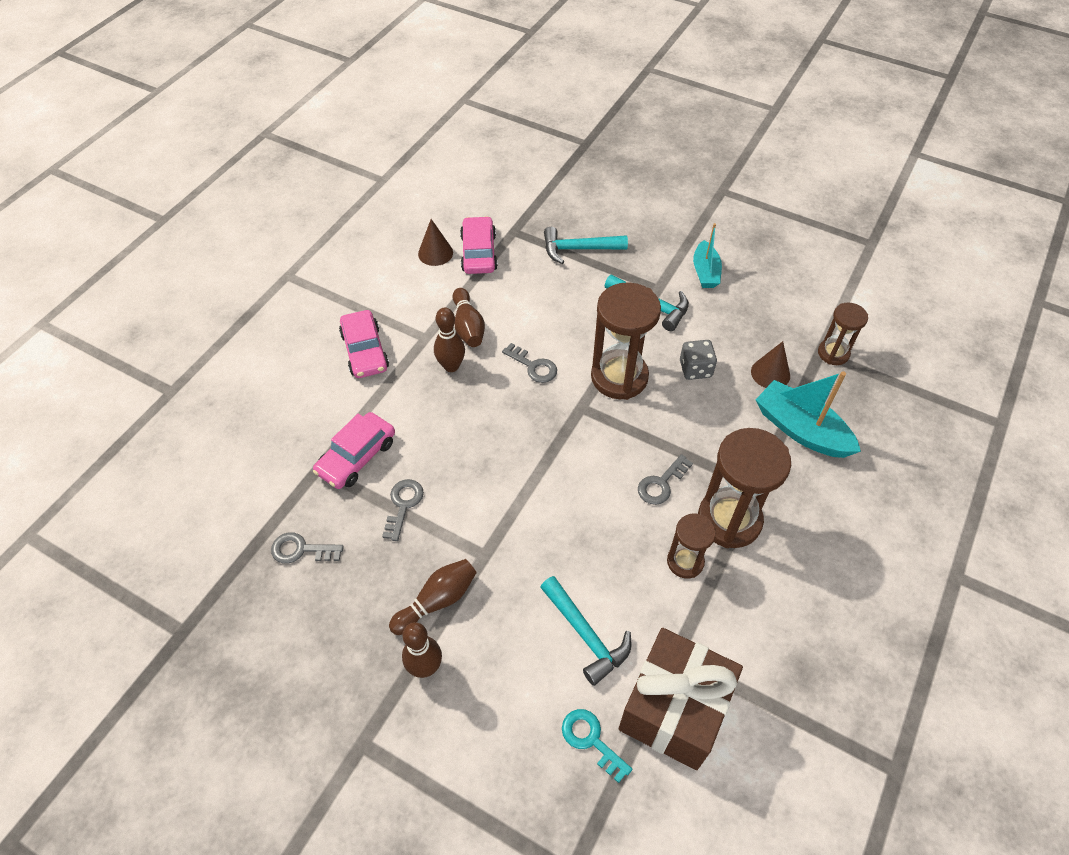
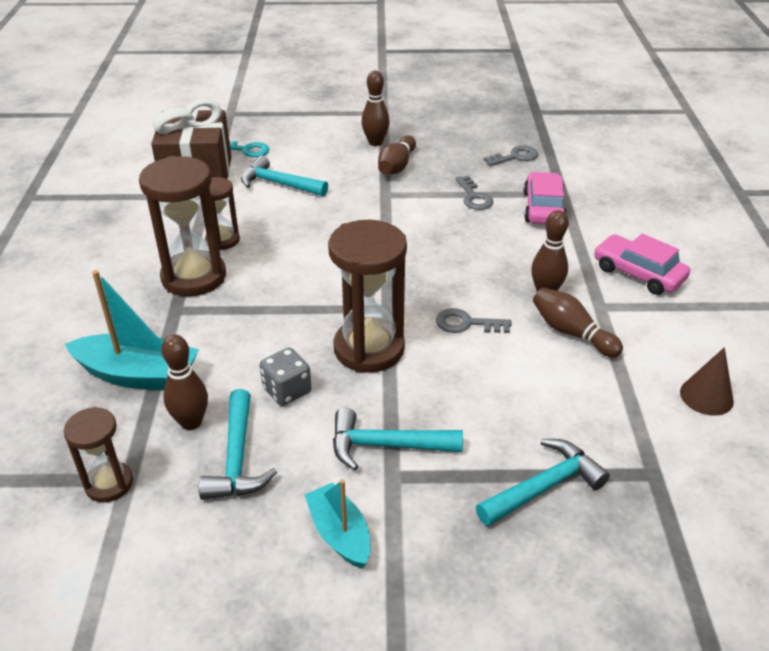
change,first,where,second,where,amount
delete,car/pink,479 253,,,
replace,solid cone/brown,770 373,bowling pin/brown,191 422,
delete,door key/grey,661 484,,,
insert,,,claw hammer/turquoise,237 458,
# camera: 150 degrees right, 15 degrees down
.....
▸ What you will do
Restate the whole listing exactly as written, minus the pictures.

▸ Output below
change,first,where,second,where,amount
delete,car/pink,479 253,,,
replace,solid cone/brown,770 373,bowling pin/brown,191 422,
delete,door key/grey,661 484,,,
insert,,,claw hammer/turquoise,237 458,
# camera: 150 degrees right, 15 degrees down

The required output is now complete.